■ **WORK ORDER**: In the listing below, find each line that holds the string "bowling" and copy it.

■ **RECORDS SHOWN**:
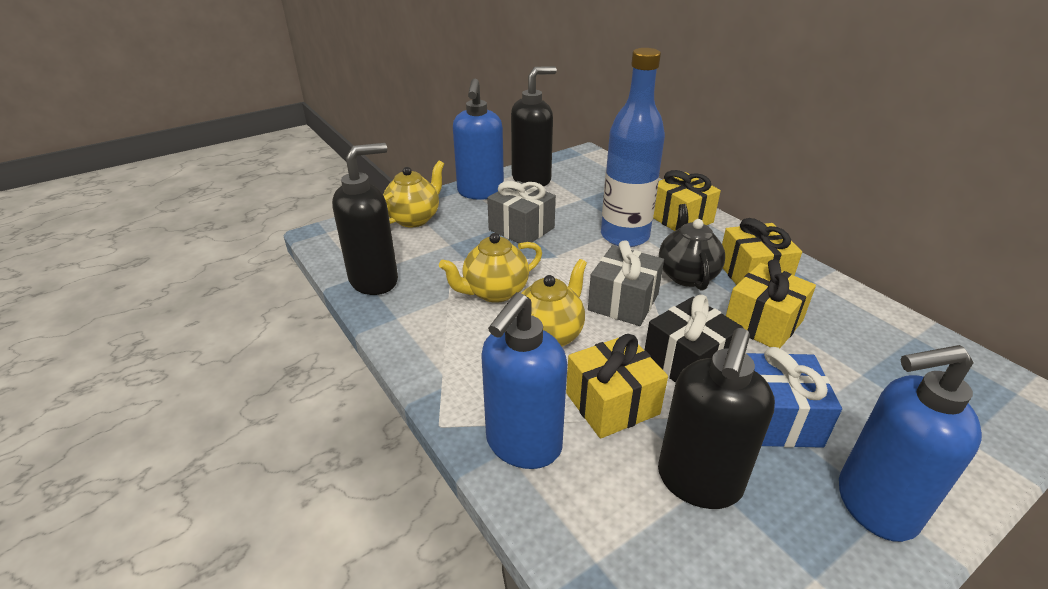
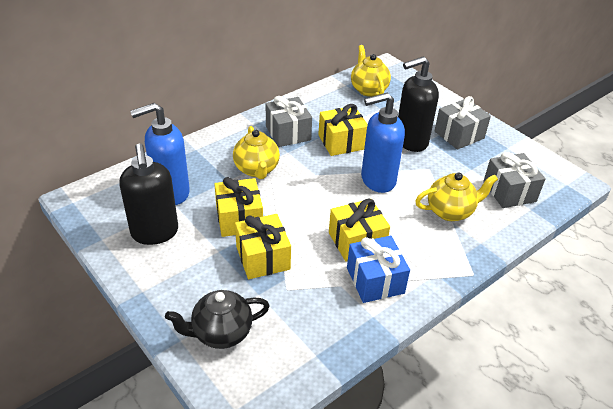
black gift: 1 -> 0
black soap dispenser: 3 -> 2
blue bottle: 1 -> 0
blue soap dispenser: 3 -> 2
grey gift: 2 -> 3

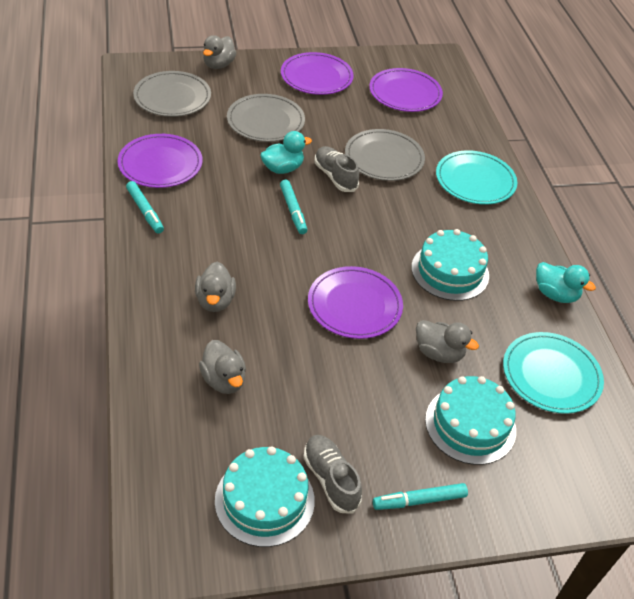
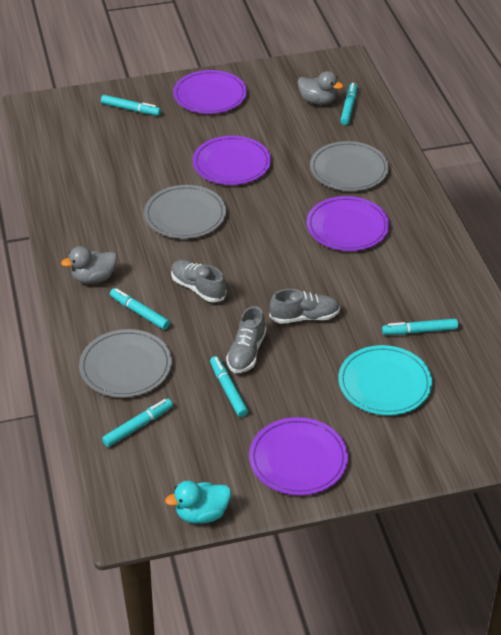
grey duck: 4 -> 2
grey shoe: 2 -> 3
turquoise cake: 3 -> 0
turquoise duck: 2 -> 1
turquoise marker: 3 -> 6
turquoise plate: 2 -> 1

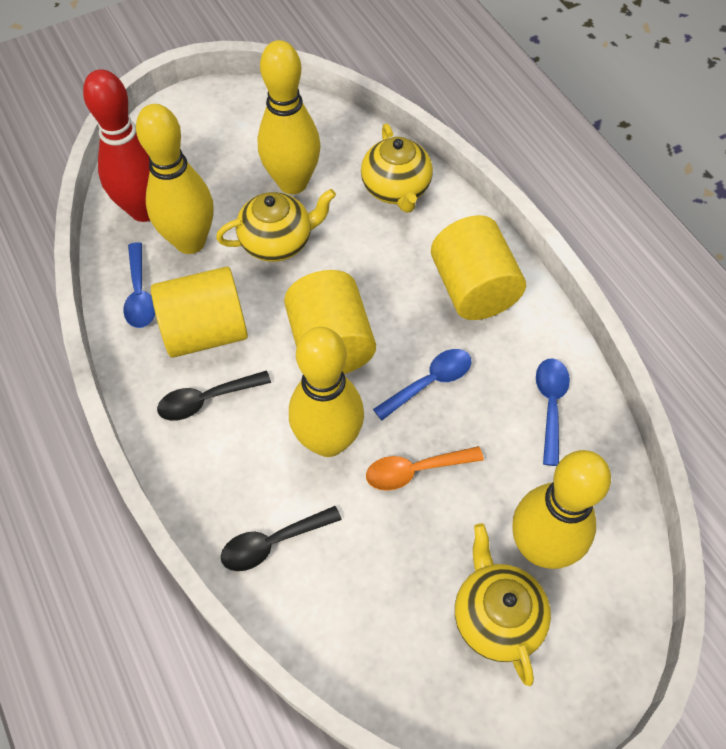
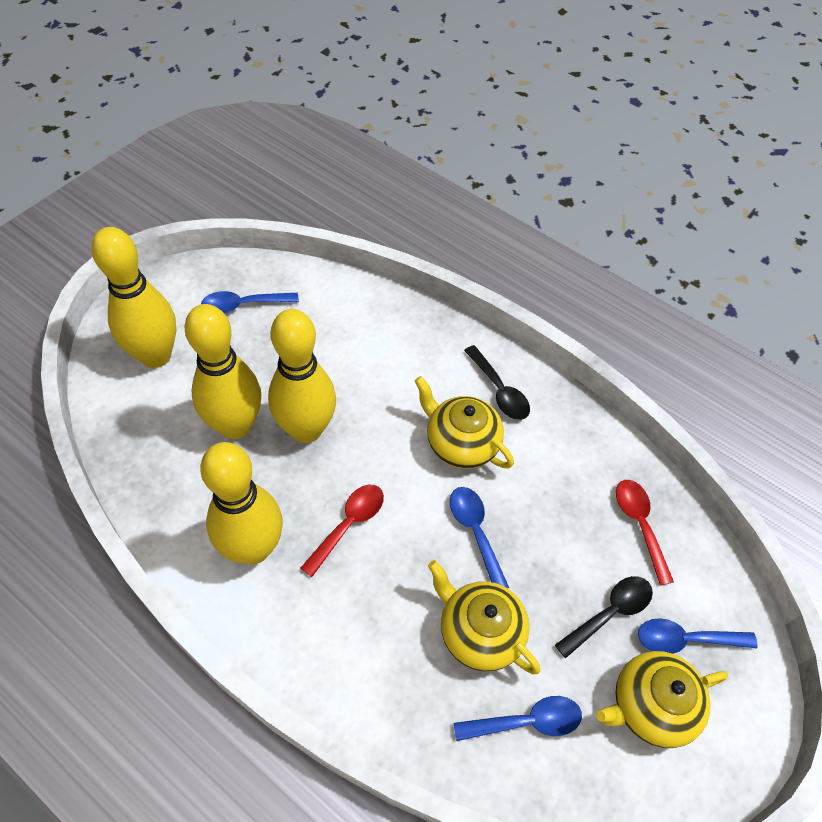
blue spoon: 3 -> 4
orange spoon: 1 -> 0
red bowling pin: 1 -> 0
red spoon: 0 -> 2
yellow cylinder: 3 -> 0

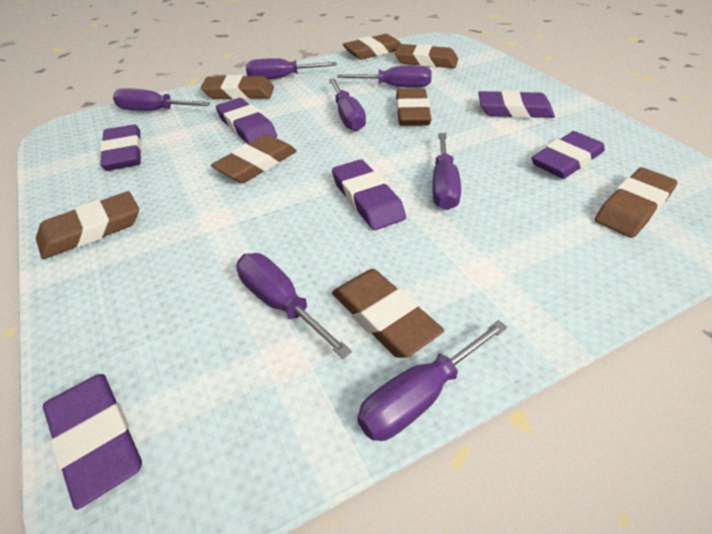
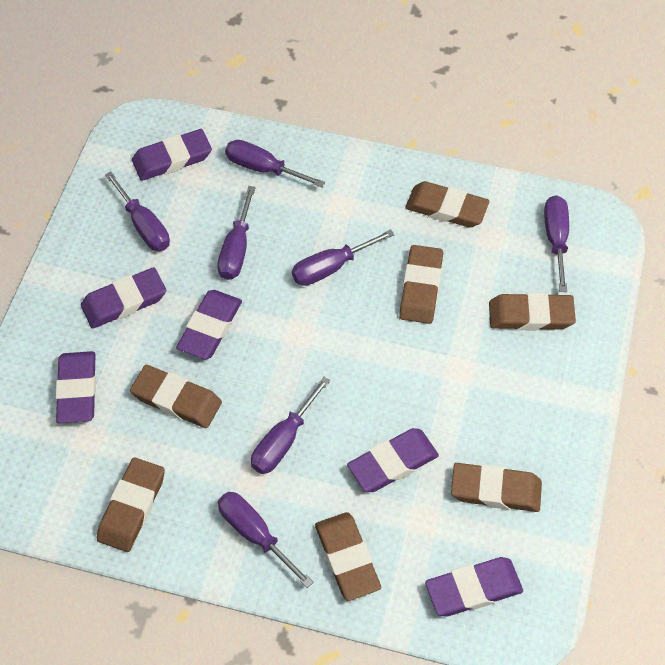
brown eraser: 8 -> 7

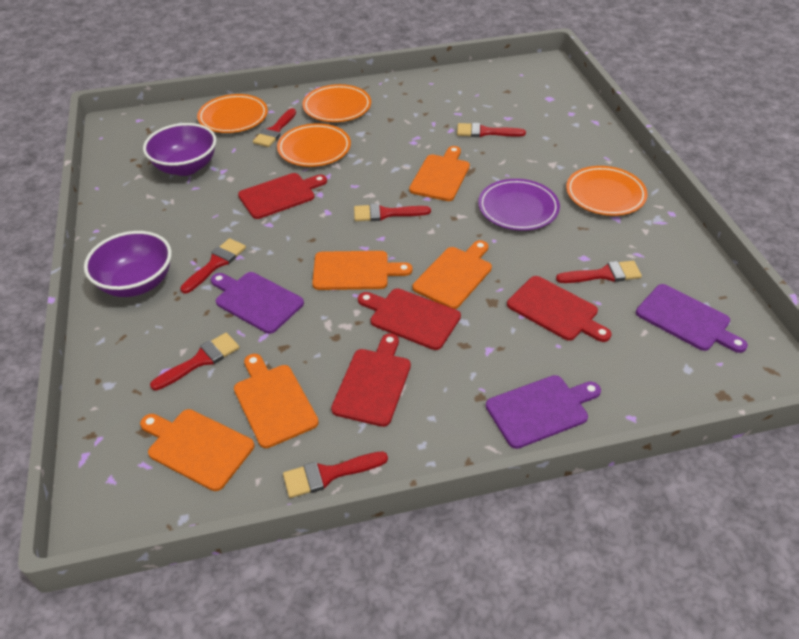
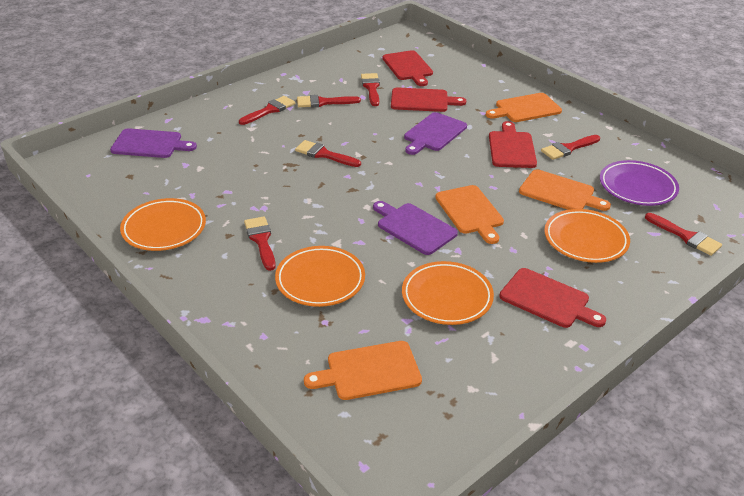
orange cutting board: 5 -> 4
purple bowl: 2 -> 0

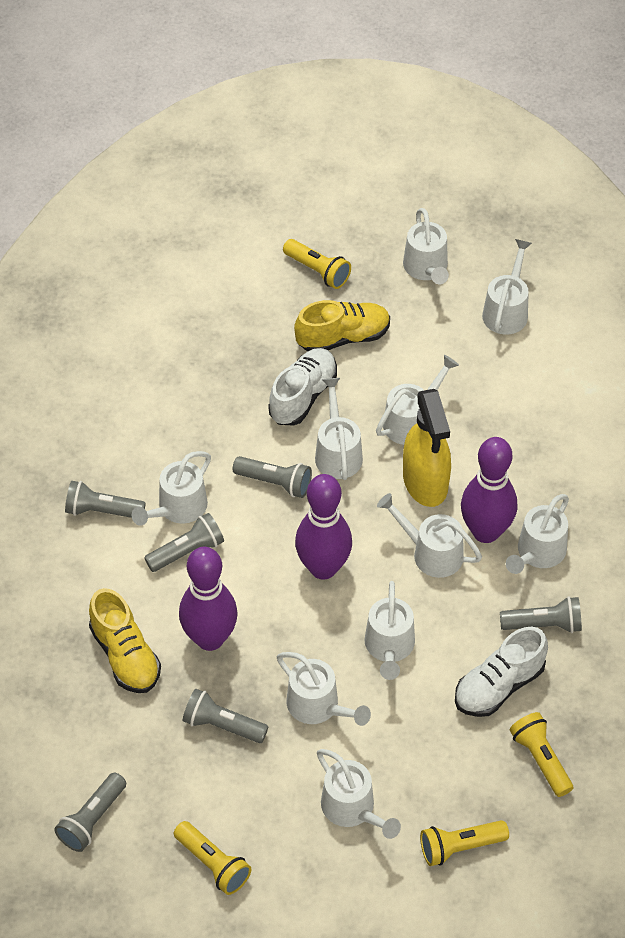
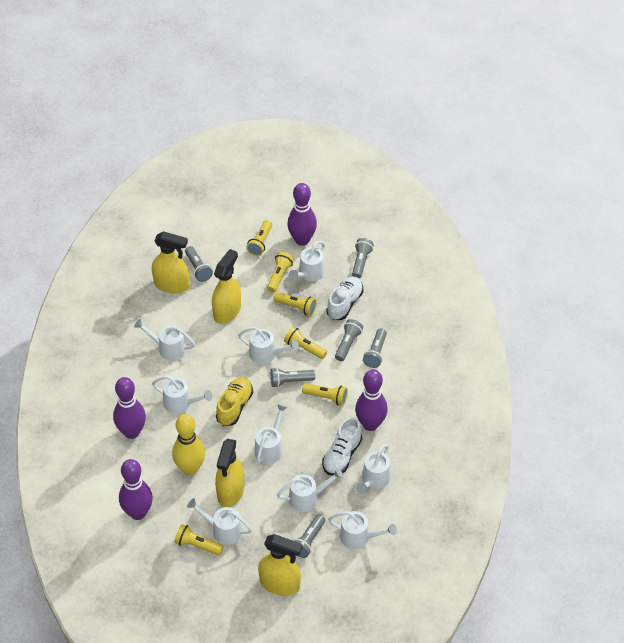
purple bowling pin: 3 -> 4
white watering can: 10 -> 9
yellow bowling pin: 0 -> 1
yellow flashlight: 4 -> 6
yellow shoe: 2 -> 1
yellow spray bottle: 1 -> 4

■ **OUTPUT BELOW**:
red bowling pin: 1 -> 0
purple bowling pin: 3 -> 4
yellow bowling pin: 0 -> 1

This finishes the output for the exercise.